_Directions for this task_
Could you report every line from the entries that includes the word "pyramid"?

_Data provided_

---

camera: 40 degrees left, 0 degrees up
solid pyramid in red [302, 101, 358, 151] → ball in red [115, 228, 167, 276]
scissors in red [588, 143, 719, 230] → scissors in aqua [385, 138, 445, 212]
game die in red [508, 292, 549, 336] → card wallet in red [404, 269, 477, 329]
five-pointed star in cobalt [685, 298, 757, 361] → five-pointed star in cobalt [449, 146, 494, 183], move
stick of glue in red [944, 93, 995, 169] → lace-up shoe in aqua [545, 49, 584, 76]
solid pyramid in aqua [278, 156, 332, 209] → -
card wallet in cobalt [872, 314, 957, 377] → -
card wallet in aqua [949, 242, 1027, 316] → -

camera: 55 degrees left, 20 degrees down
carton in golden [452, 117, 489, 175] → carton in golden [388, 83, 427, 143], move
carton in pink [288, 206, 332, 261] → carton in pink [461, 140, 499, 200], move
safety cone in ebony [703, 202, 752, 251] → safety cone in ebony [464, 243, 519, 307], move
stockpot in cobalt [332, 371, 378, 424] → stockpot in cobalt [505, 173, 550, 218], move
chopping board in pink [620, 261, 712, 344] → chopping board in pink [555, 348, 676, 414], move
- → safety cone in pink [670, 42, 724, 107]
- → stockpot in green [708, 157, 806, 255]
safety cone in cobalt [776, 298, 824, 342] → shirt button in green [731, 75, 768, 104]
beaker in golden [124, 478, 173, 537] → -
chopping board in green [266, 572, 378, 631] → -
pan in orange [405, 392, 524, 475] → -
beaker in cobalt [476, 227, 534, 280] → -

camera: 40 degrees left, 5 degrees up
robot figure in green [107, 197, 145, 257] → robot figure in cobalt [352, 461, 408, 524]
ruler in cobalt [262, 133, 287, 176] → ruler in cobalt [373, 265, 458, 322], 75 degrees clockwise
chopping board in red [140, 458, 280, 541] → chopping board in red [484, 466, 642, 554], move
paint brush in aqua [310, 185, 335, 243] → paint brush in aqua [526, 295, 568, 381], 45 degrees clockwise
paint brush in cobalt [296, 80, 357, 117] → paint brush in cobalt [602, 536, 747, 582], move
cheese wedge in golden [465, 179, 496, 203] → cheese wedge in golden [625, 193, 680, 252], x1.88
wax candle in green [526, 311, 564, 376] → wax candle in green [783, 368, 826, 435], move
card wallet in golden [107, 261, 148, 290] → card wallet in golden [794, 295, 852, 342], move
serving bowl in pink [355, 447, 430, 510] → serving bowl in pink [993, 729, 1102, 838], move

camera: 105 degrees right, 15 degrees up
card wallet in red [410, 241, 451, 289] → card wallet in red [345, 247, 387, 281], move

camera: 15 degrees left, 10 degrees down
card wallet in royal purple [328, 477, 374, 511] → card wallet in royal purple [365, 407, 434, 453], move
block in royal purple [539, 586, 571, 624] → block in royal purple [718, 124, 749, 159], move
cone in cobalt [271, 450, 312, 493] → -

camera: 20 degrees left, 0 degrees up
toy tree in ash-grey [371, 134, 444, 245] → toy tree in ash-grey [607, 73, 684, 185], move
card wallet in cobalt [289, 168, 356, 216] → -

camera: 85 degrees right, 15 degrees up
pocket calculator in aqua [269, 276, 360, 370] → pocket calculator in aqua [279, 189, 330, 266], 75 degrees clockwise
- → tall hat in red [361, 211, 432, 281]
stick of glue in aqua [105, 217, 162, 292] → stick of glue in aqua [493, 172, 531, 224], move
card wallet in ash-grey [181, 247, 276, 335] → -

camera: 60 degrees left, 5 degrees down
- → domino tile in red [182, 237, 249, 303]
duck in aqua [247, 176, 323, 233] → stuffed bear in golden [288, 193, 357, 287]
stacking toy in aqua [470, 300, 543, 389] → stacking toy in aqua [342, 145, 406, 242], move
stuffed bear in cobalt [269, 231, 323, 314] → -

---

_Output for this task_
solid pyramid in red [302, 101, 358, 151] → ball in red [115, 228, 167, 276]
solid pyramid in aqua [278, 156, 332, 209] → -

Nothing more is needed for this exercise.